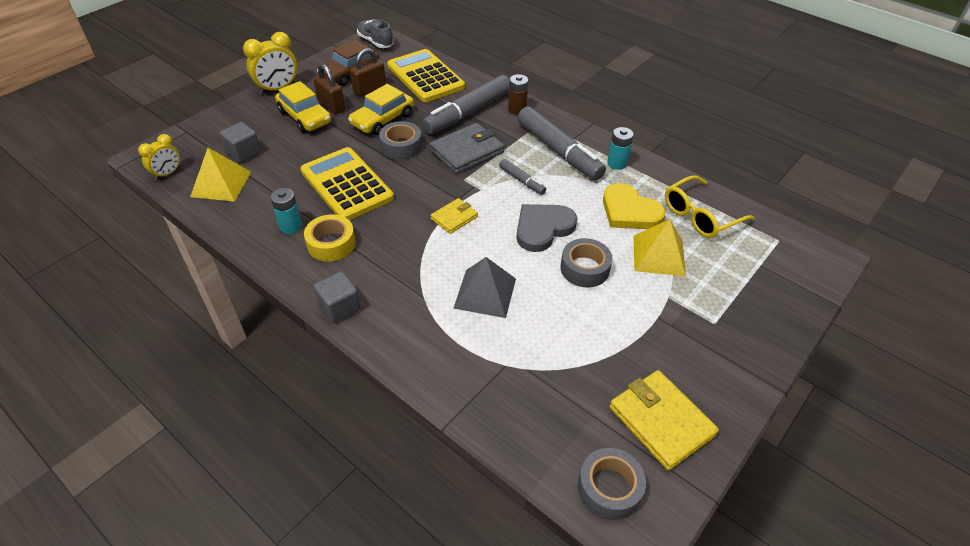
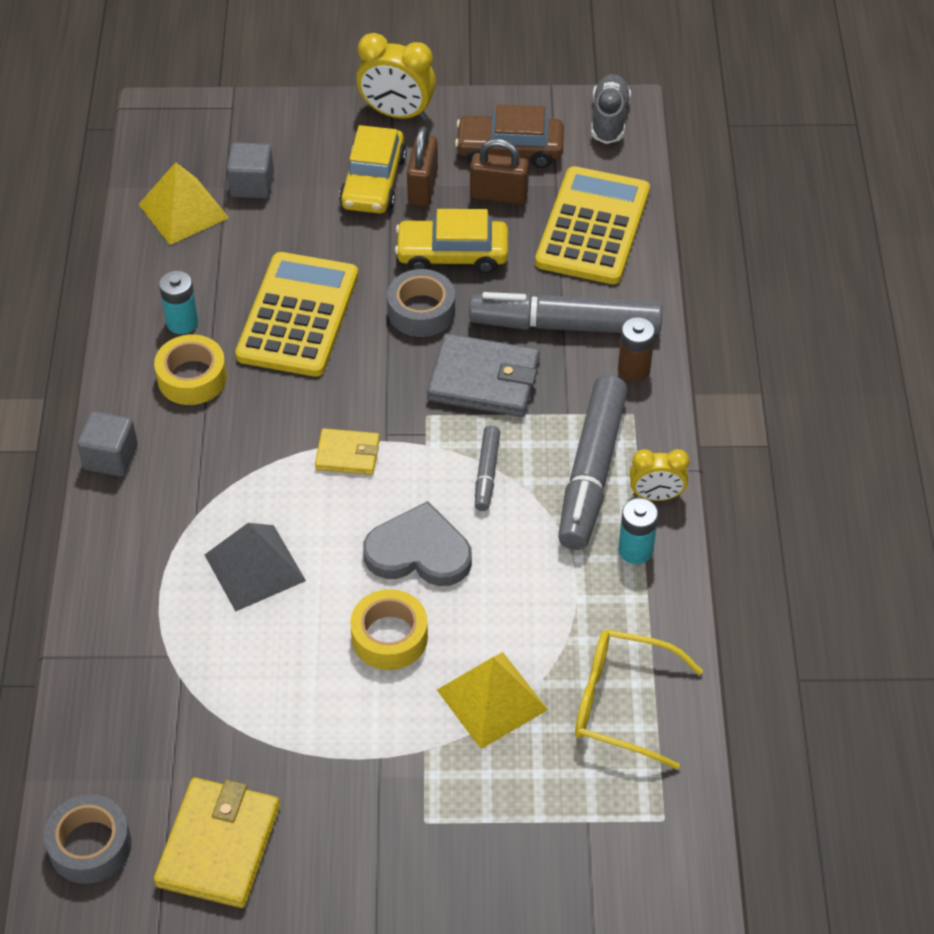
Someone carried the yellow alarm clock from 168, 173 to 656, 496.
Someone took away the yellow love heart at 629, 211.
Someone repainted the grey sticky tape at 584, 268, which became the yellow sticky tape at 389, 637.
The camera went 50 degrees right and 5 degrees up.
.....
→ **Work request**
None of the pictures belong in the copy; repeat all other material exactly.

→ **Exercise response**
Someone carried the yellow alarm clock from 168, 173 to 656, 496.
Someone took away the yellow love heart at 629, 211.
Someone repainted the grey sticky tape at 584, 268, which became the yellow sticky tape at 389, 637.
The camera went 50 degrees right and 5 degrees up.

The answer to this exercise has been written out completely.